__EXERCISE DIRECTIONS__
Return, word for word, the lines of the listing below from the one with "TOF pin SDA: A1 -> B9" through the one with "TOF pin SCL: B7 -> B13", and no other lines.
*-*-*
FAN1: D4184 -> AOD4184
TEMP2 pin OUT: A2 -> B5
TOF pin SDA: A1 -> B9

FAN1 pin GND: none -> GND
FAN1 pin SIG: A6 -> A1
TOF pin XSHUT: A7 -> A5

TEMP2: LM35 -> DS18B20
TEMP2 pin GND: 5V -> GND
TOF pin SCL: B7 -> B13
*-*-*
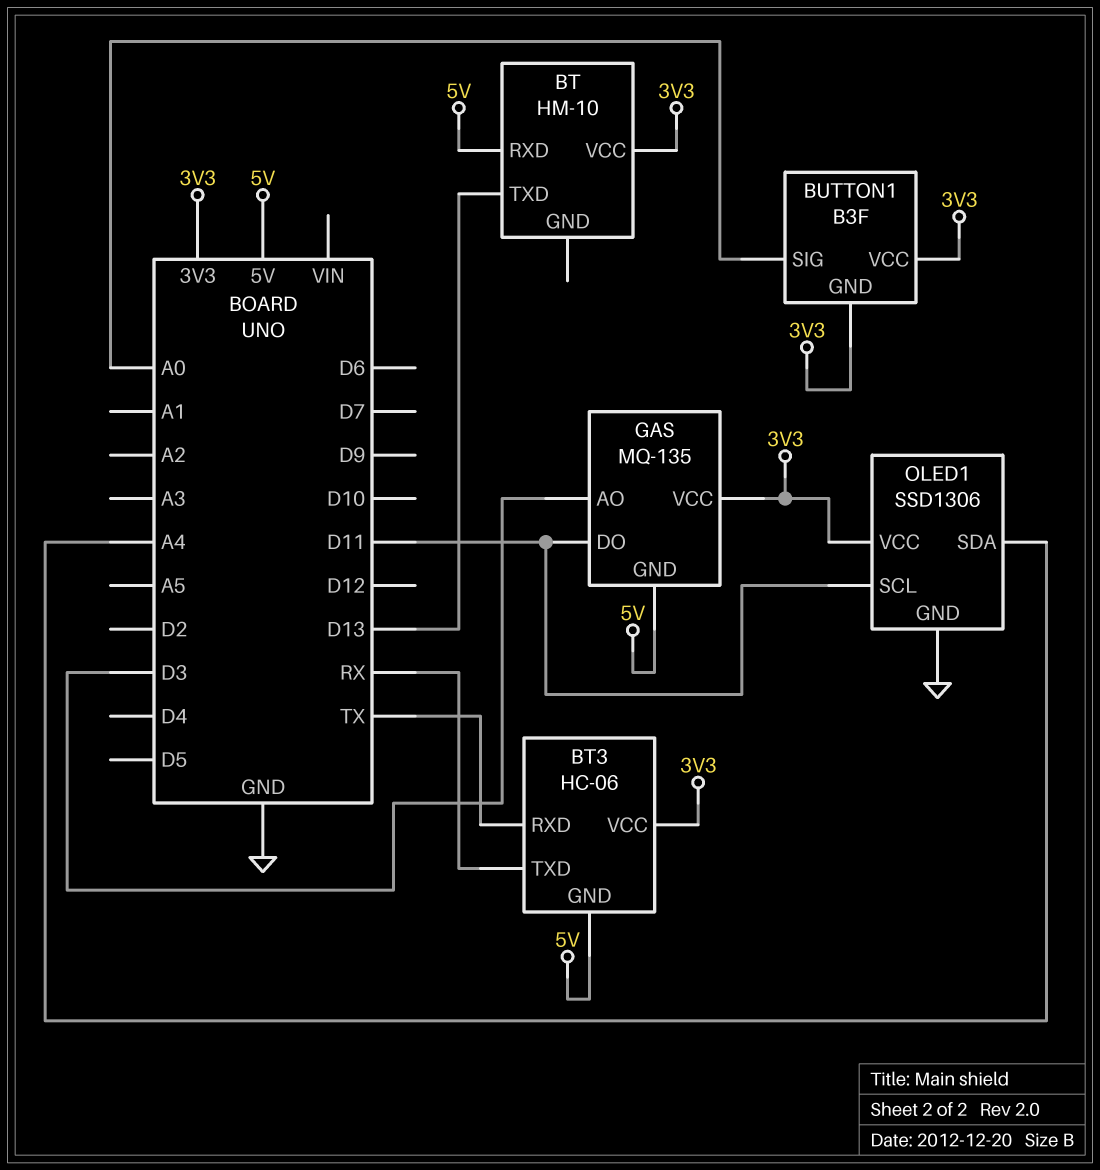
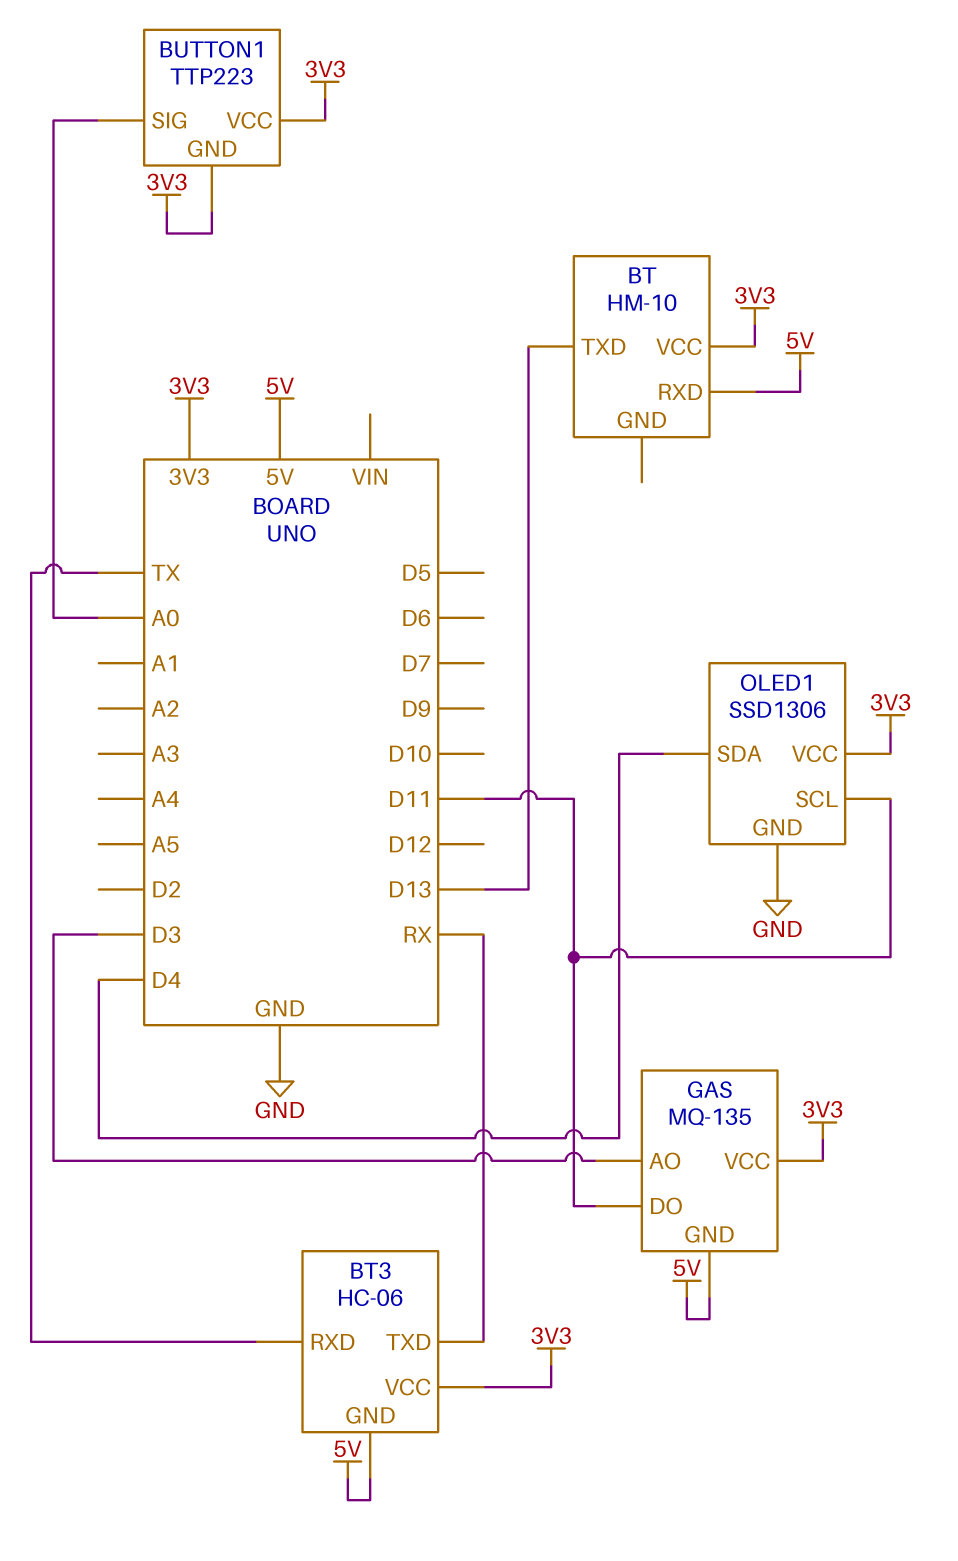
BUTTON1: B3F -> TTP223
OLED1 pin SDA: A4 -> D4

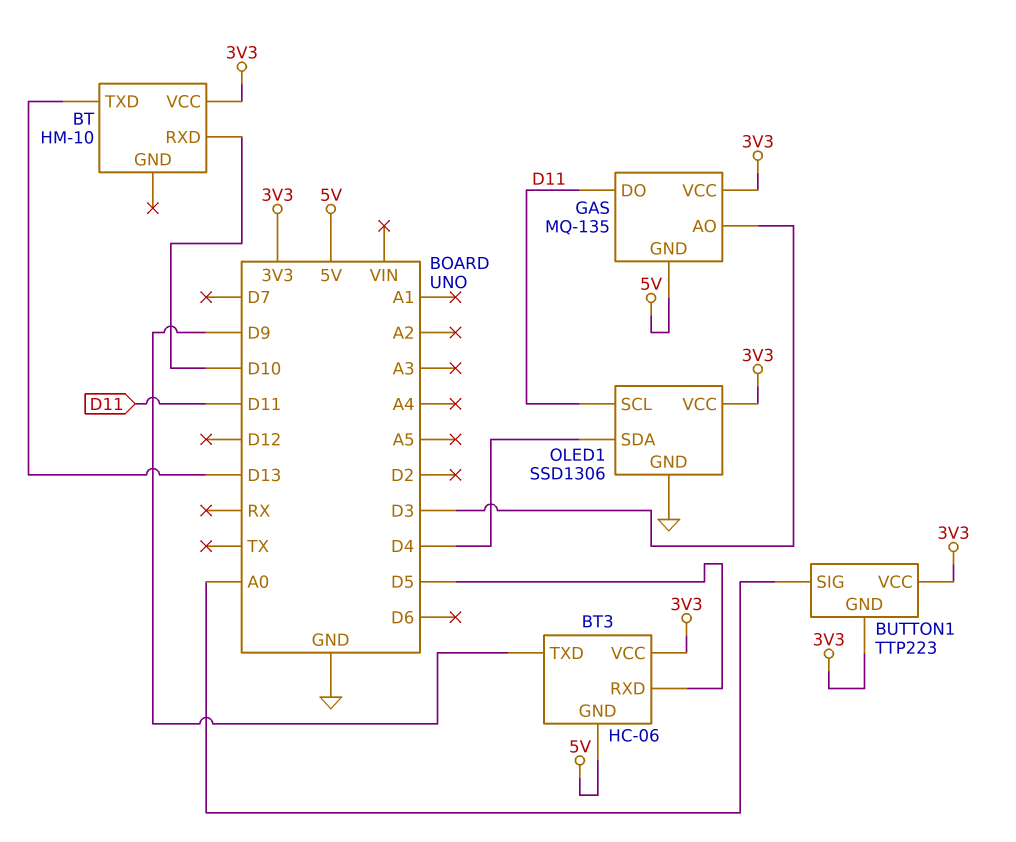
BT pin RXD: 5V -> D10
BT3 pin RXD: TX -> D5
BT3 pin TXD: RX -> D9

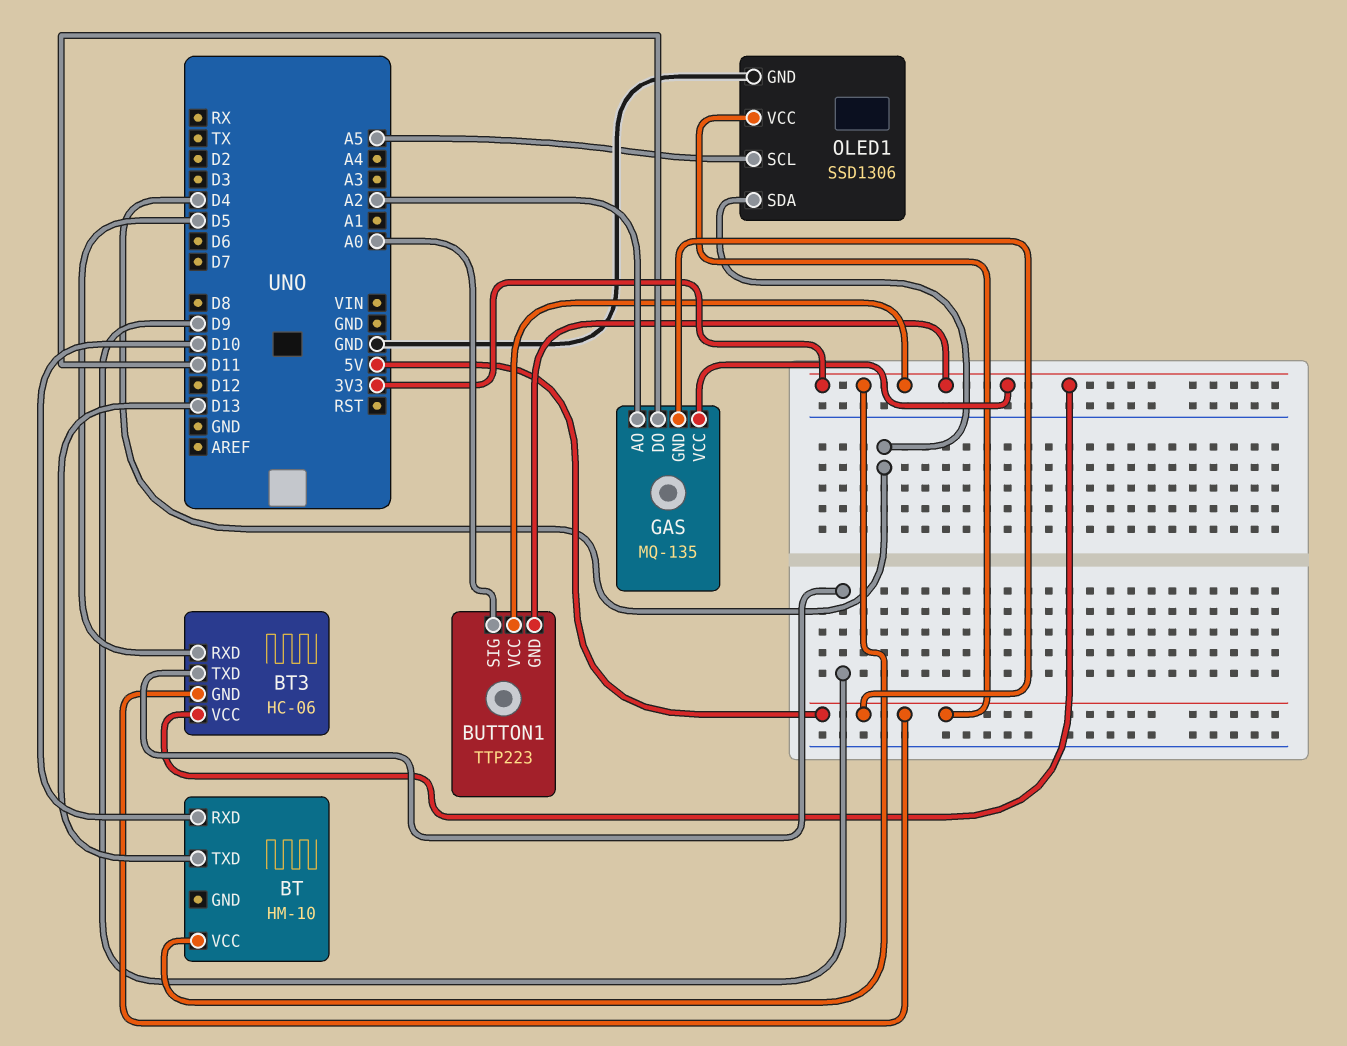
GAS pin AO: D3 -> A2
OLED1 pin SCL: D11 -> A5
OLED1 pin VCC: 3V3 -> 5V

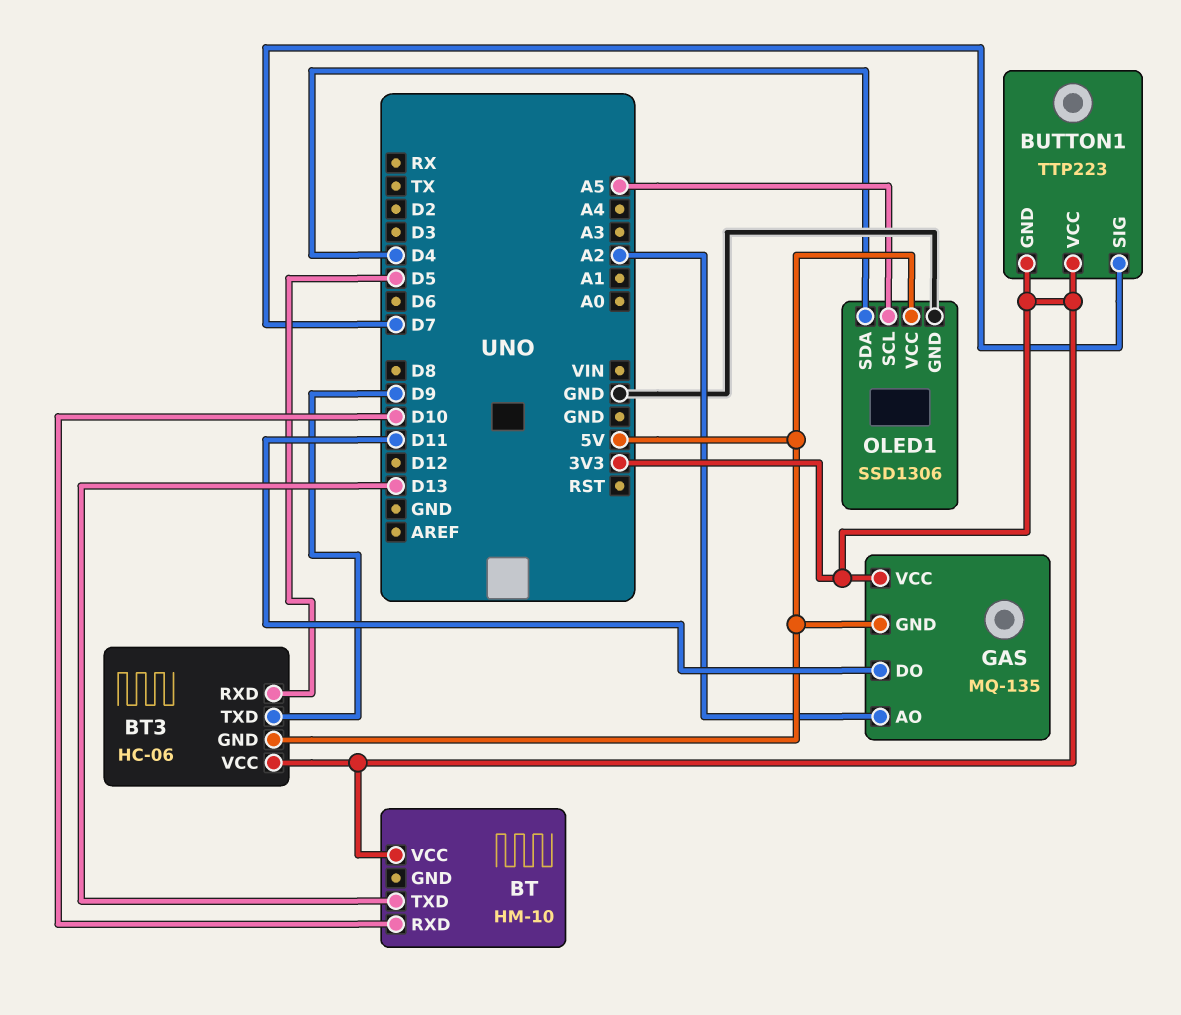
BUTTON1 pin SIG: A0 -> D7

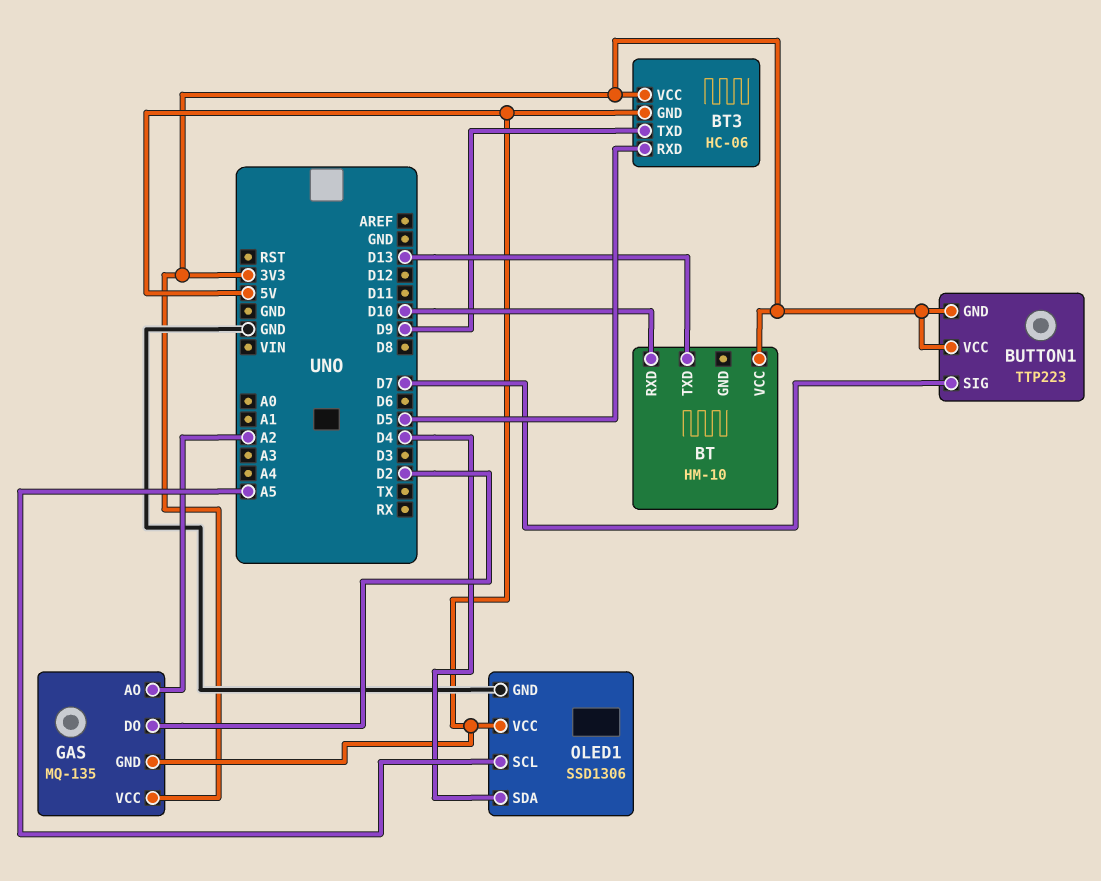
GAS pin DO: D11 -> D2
*-*-*
__SOLUTION TO THIS PROBLEM__
TOF pin SDA: A1 -> B9

FAN1 pin GND: none -> GND
FAN1 pin SIG: A6 -> A1
TOF pin XSHUT: A7 -> A5

TEMP2: LM35 -> DS18B20
TEMP2 pin GND: 5V -> GND
TOF pin SCL: B7 -> B13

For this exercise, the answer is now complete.